▶ TASK BRIEF:
Output every record word for word, minus the pictures.

▶ SUPPLIED MATERIAL:

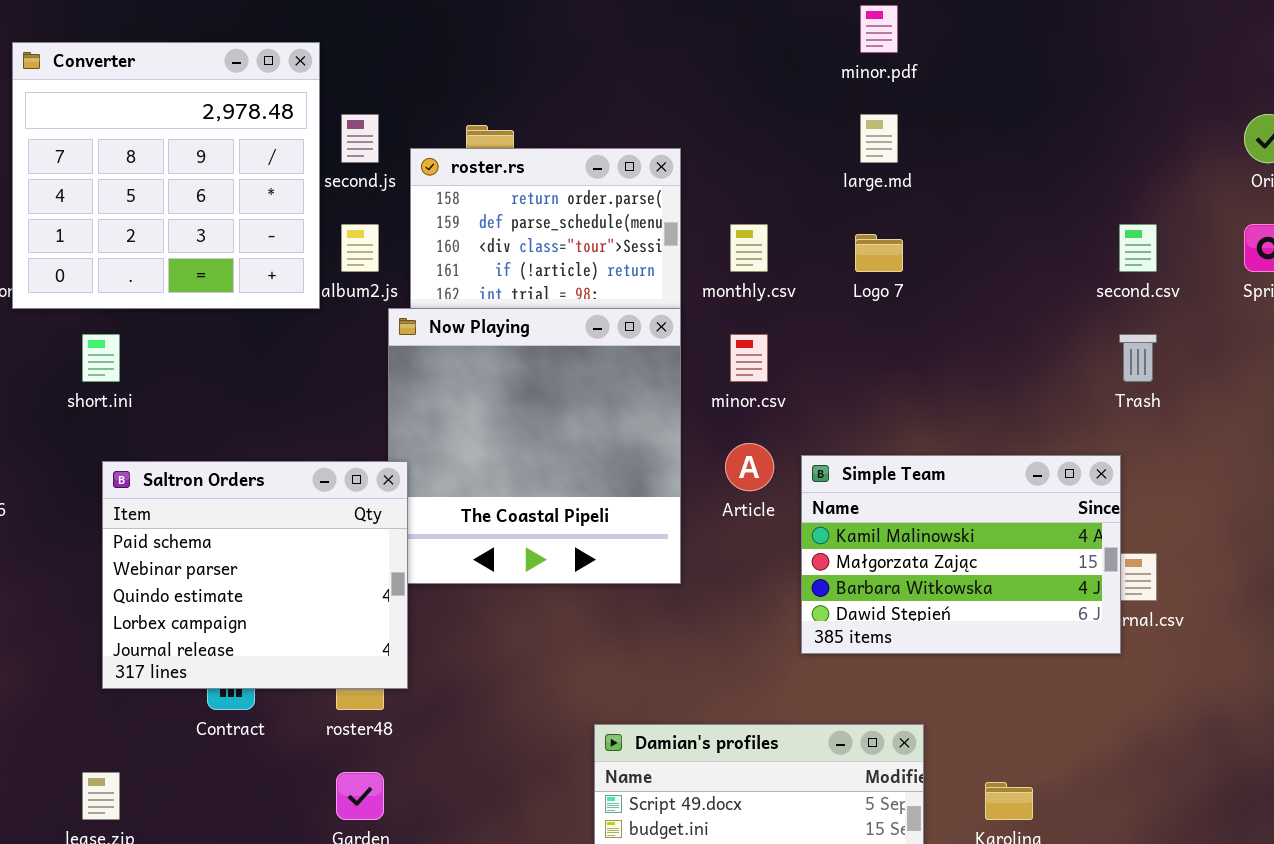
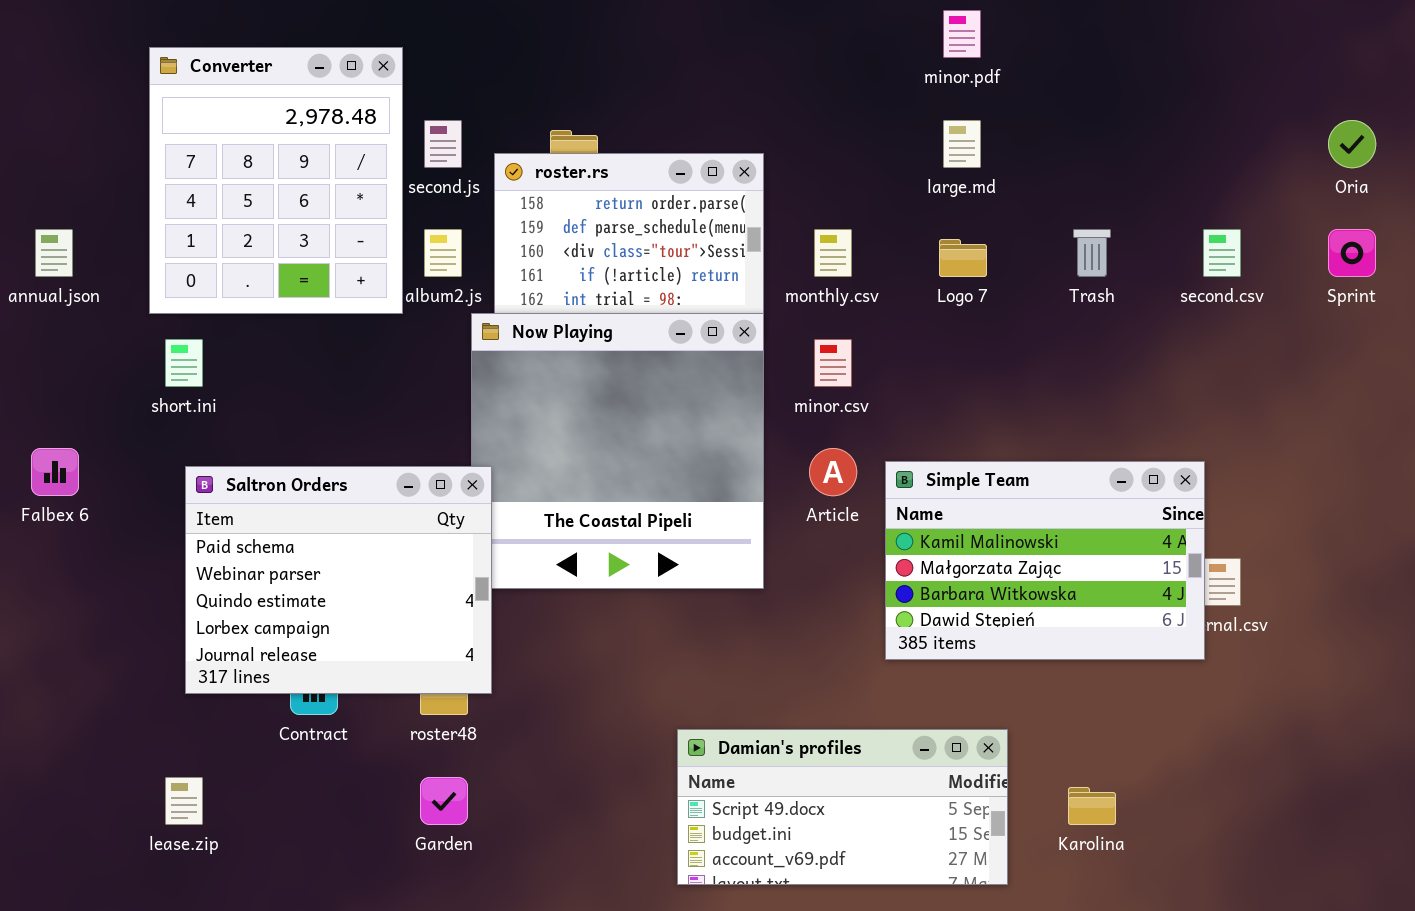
Converter: [12,42,320,309] -> [149,47,403,314], resized
Trash: [1119,334,1157,382] -> [1073,229,1111,277], moved

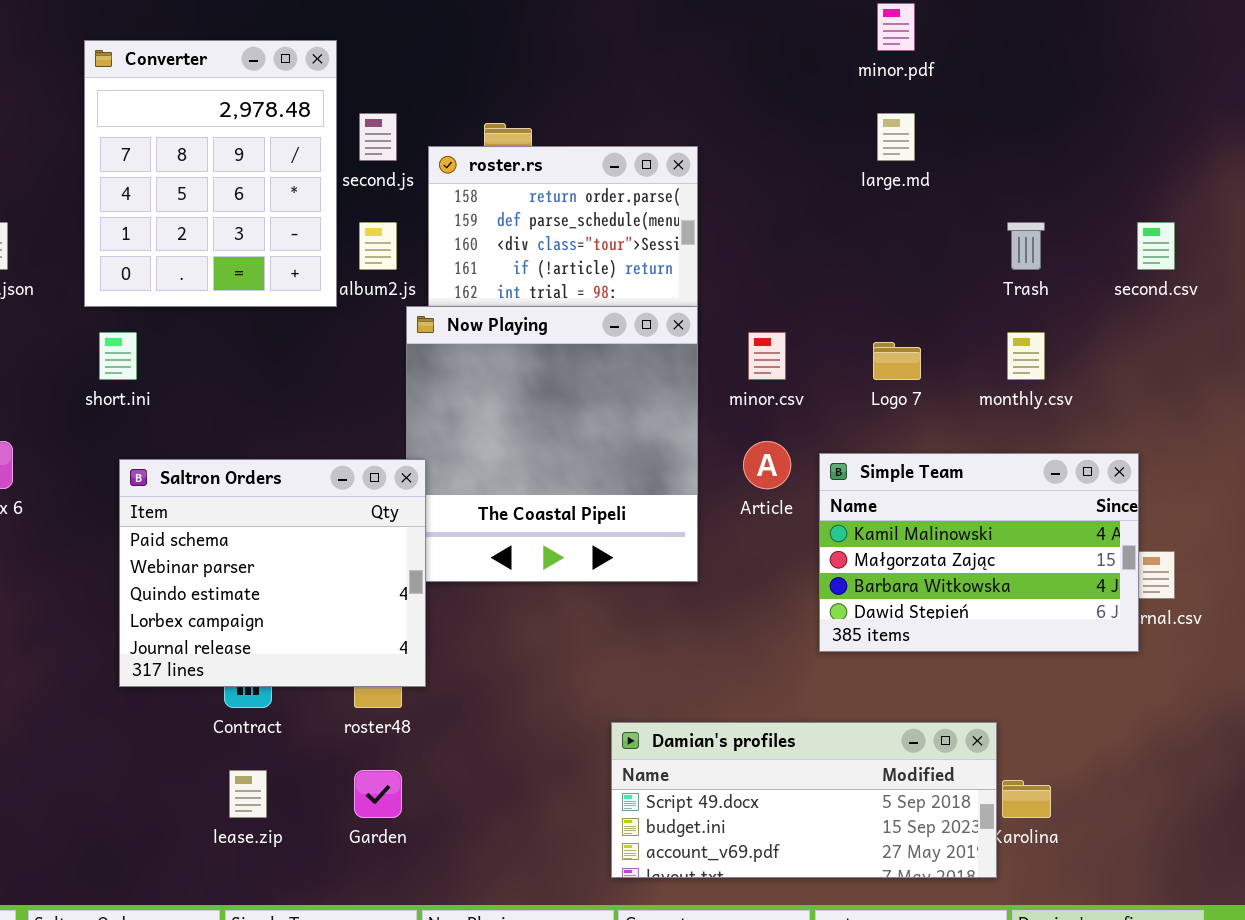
monthly.csv: [814,229,852,277] -> [1007,332,1045,380], moved
Logo 7: [939,239,987,277] -> [873,342,921,380], moved
Damian's profiles: [677,729,1008,885] -> [611,722,997,878], resized
lease.zip: [165,777,203,825] -> [229,770,267,818], moved

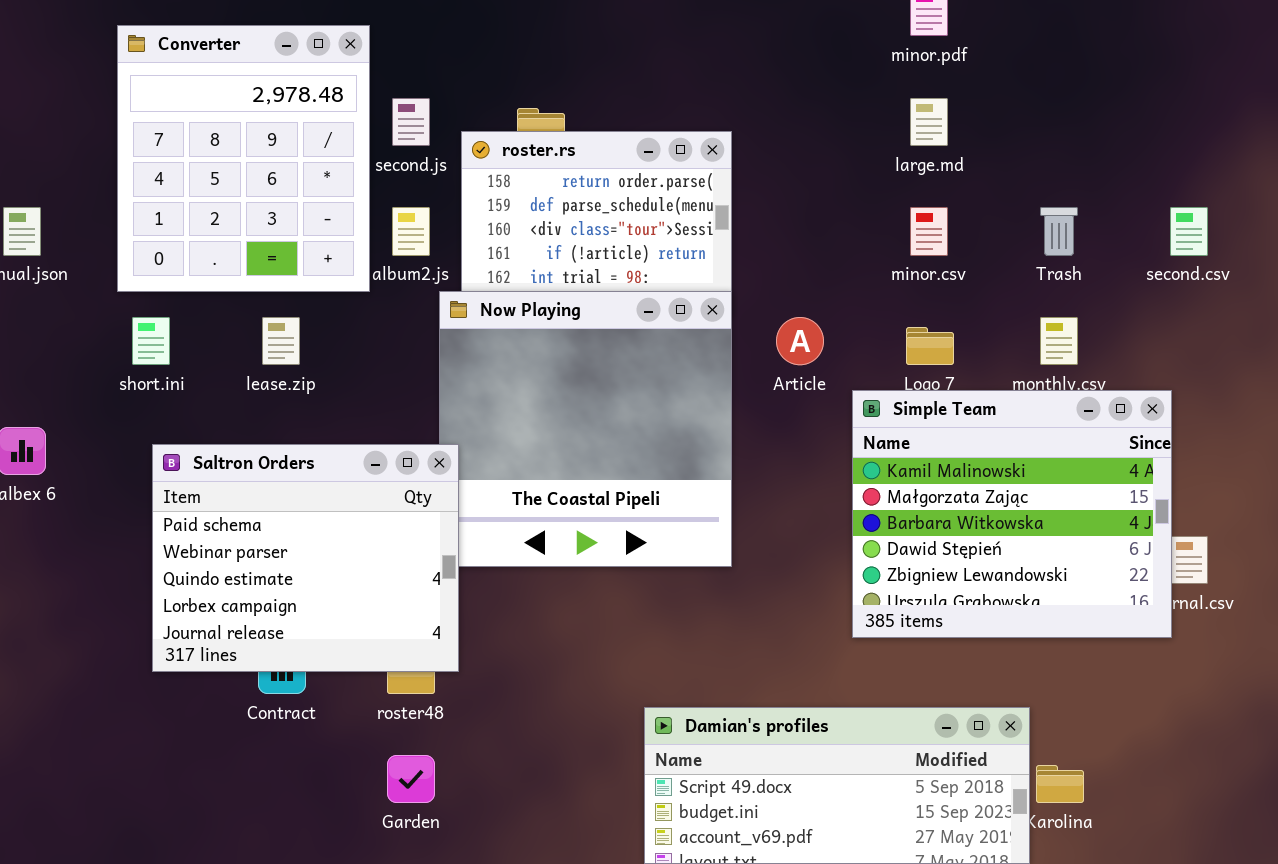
minor.csv: [748,332,786,380] -> [910,207,948,256], moved
Article: [743,441,791,489] -> [776,317,824,365], moved
Simple Team: [819,453,1139,652] -> [852,390,1172,638], resized
lease.zip: [229,770,267,818] -> [262,317,300,365], moved

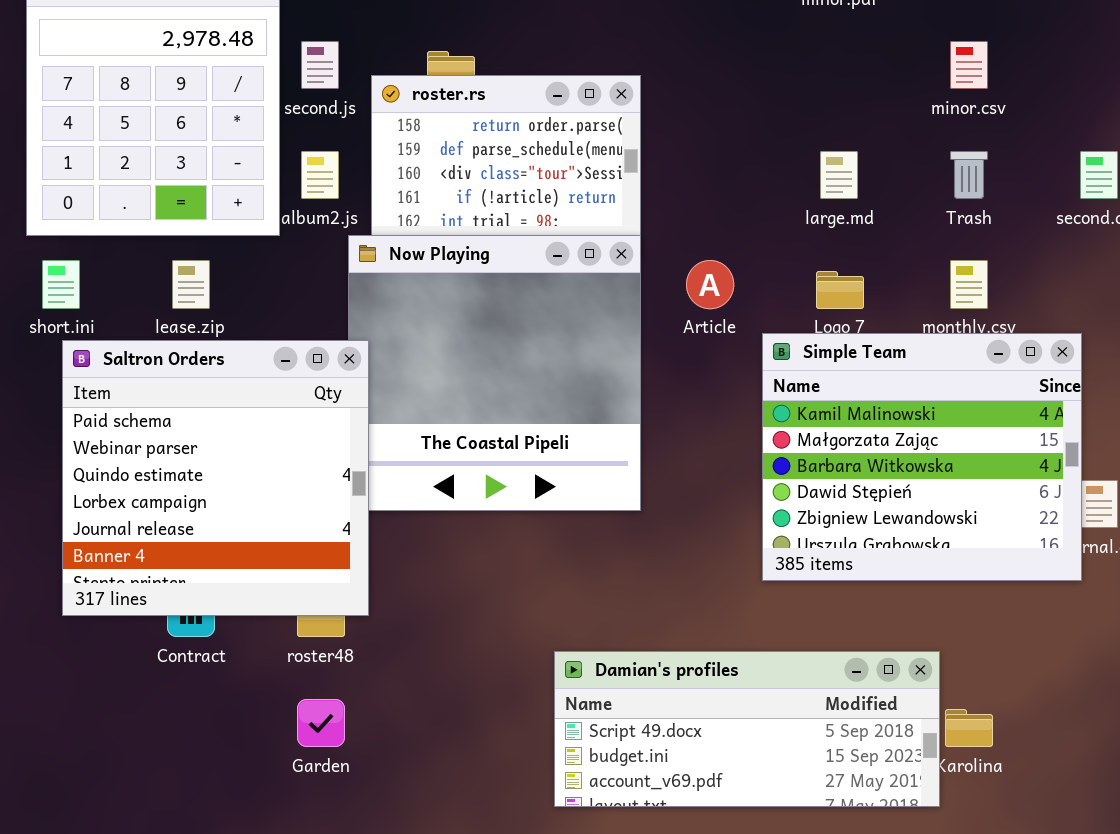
large.md: [910,98,948,146] -> [820,151,858,199], moved
minor.csv: [910,207,948,256] -> [950,41,988,89], moved
Saltron Orders: [152,444,459,672] -> [62,340,369,616], resized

▶ SOLUTION TO THIS EXERCISE:
Converter: [12,42,320,309] -> [149,47,403,314], resized
Trash: [1119,334,1157,382] -> [1073,229,1111,277], moved

monthly.csv: [814,229,852,277] -> [1007,332,1045,380], moved
Logo 7: [939,239,987,277] -> [873,342,921,380], moved
Damian's profiles: [677,729,1008,885] -> [611,722,997,878], resized
lease.zip: [165,777,203,825] -> [229,770,267,818], moved

minor.csv: [748,332,786,380] -> [910,207,948,256], moved
Article: [743,441,791,489] -> [776,317,824,365], moved
Simple Team: [819,453,1139,652] -> [852,390,1172,638], resized
lease.zip: [229,770,267,818] -> [262,317,300,365], moved

large.md: [910,98,948,146] -> [820,151,858,199], moved
minor.csv: [910,207,948,256] -> [950,41,988,89], moved
Saltron Orders: [152,444,459,672] -> [62,340,369,616], resized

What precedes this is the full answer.